*Problem statement*:
Below is a block of records. Copy every line in it that contains the word "turquoise".

*Raw data*:

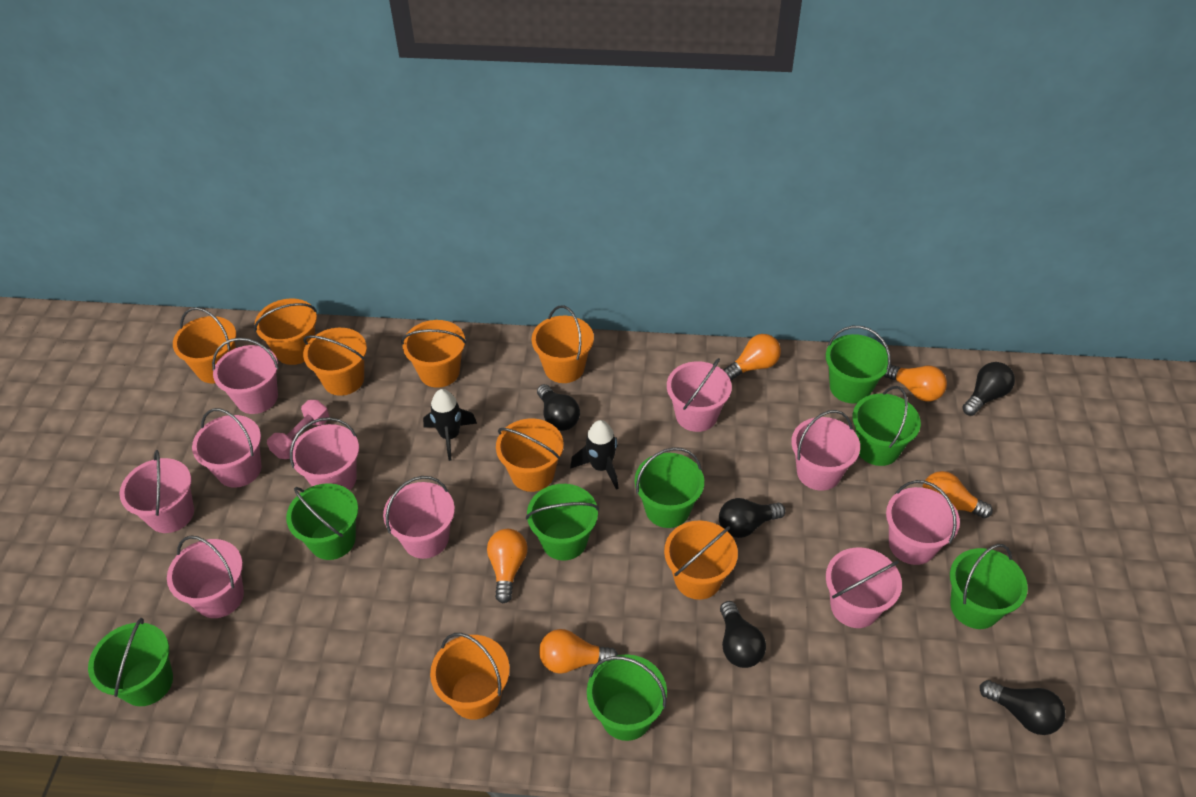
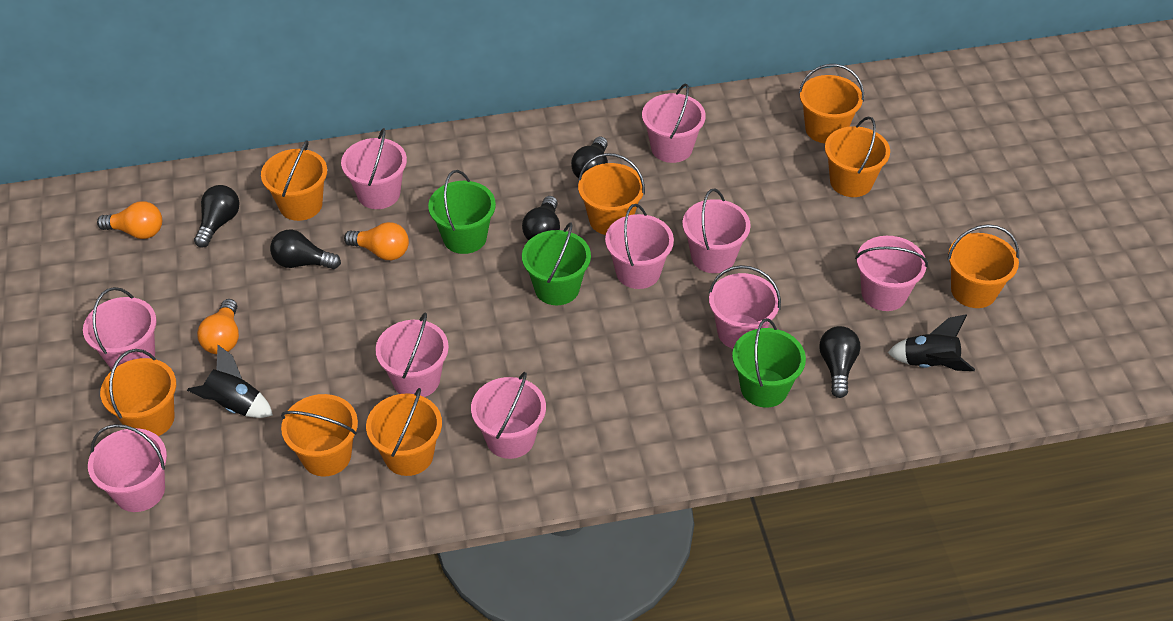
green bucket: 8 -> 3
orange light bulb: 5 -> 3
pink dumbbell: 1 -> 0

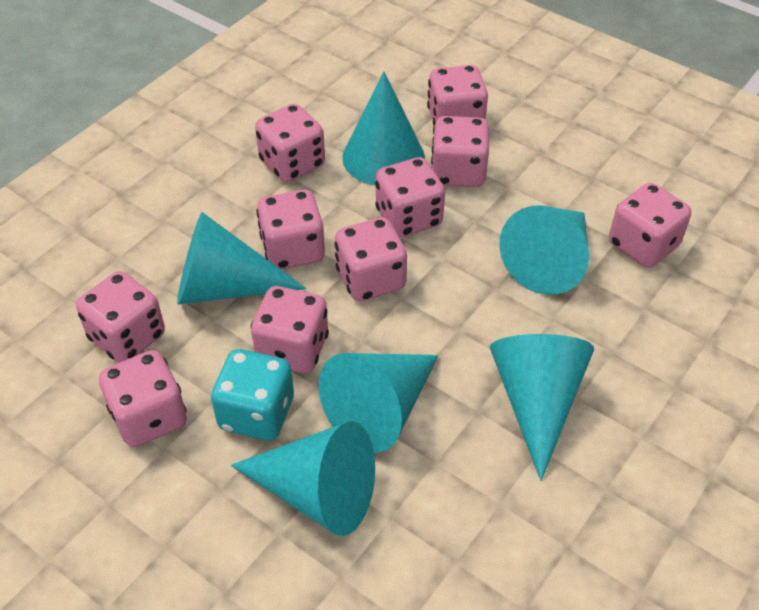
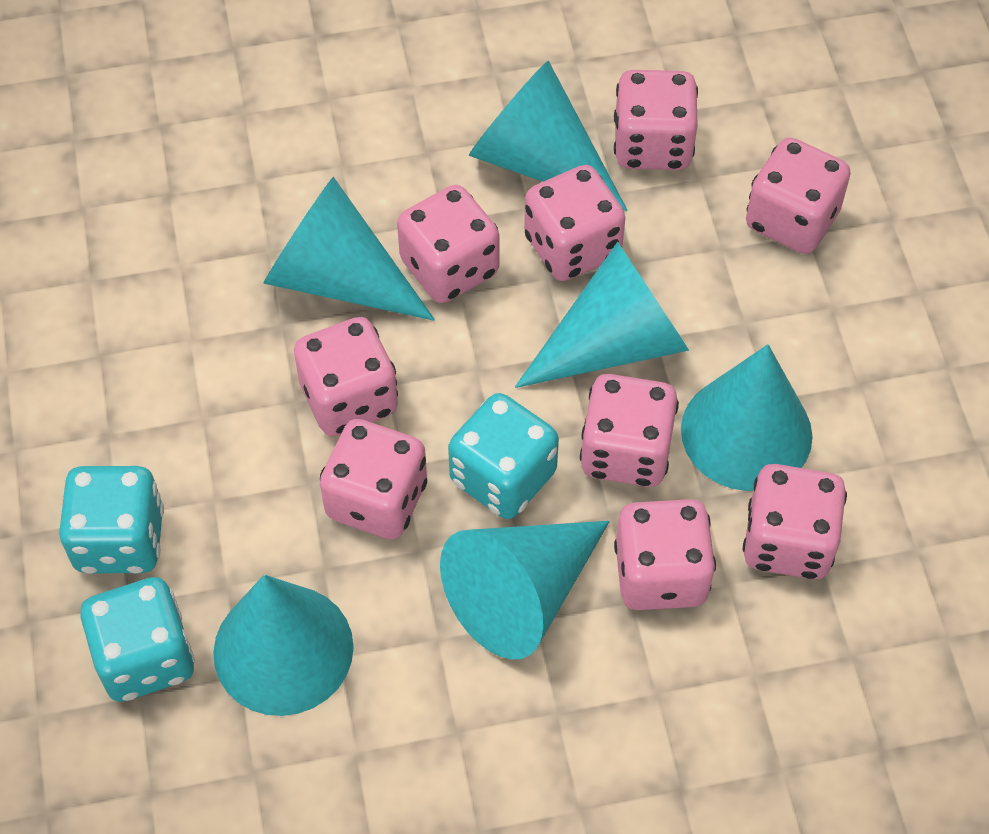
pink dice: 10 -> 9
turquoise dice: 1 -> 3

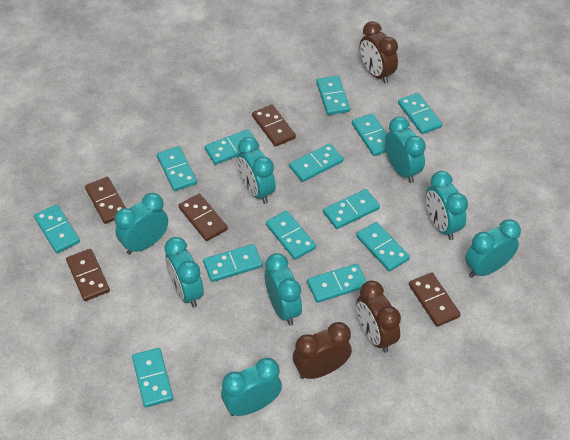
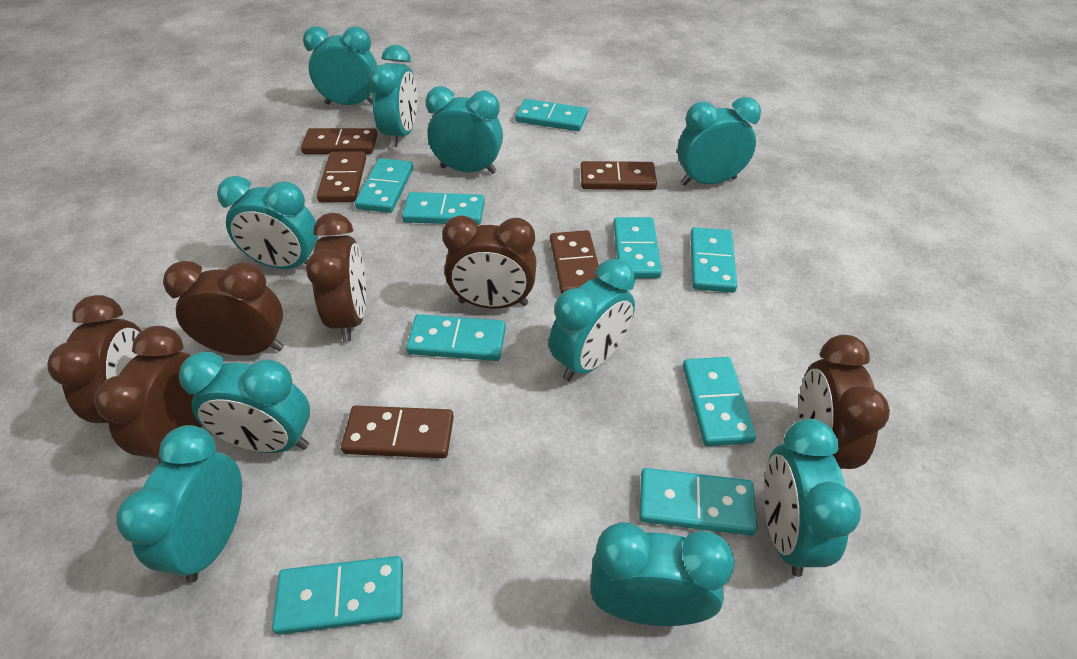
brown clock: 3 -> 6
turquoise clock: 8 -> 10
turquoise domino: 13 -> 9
---
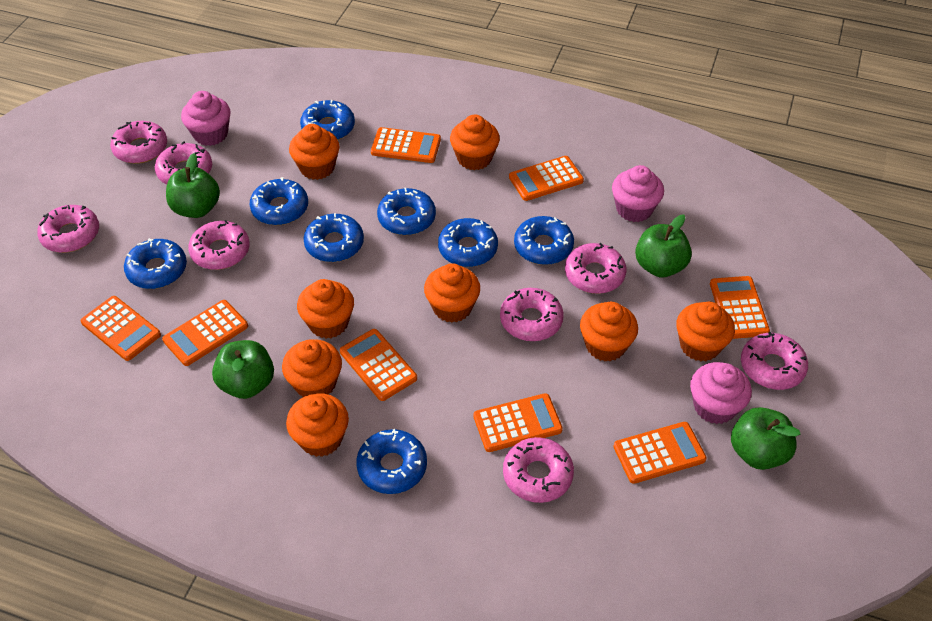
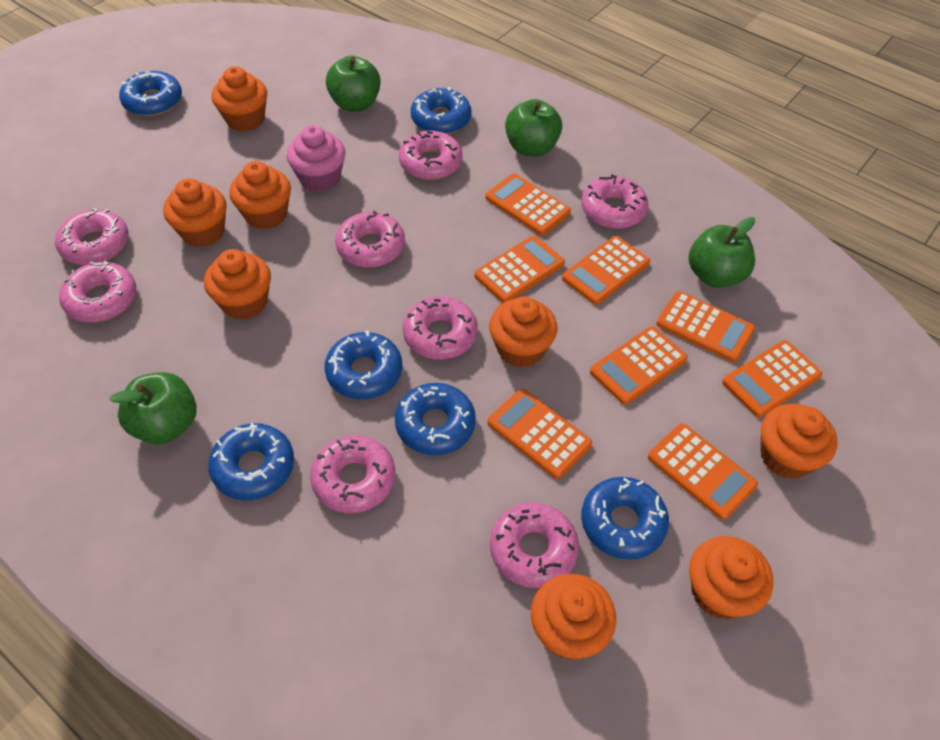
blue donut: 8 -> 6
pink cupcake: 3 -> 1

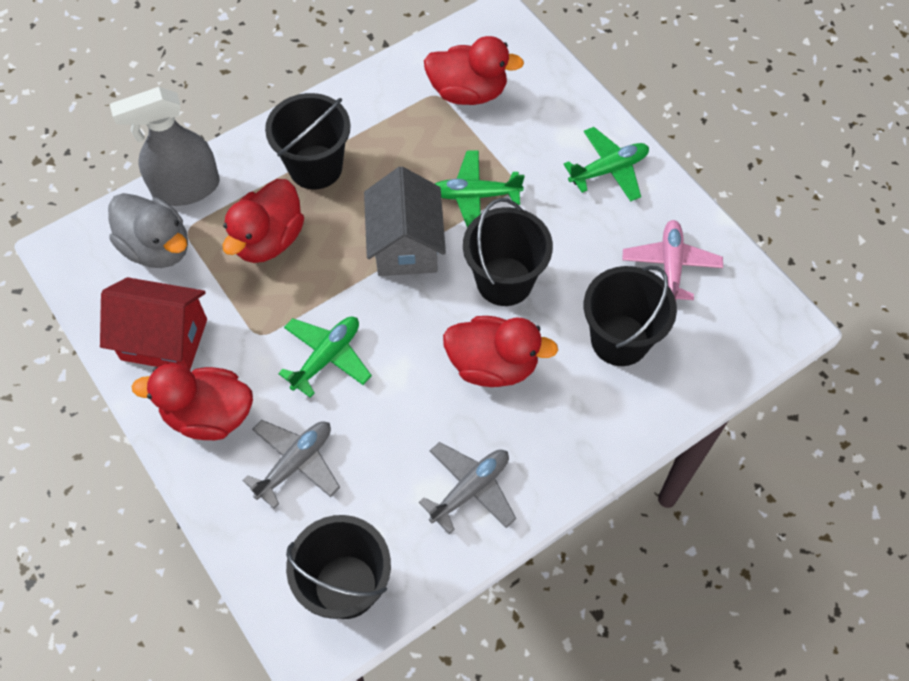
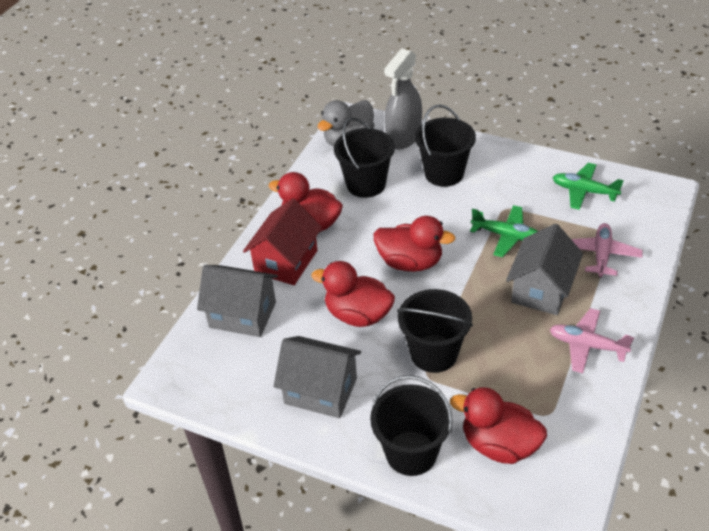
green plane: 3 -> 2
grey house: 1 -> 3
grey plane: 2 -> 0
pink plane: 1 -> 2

*Finished exercise*:
turquoise dice: 1 -> 3
turquoise clock: 8 -> 10
turquoise domino: 13 -> 9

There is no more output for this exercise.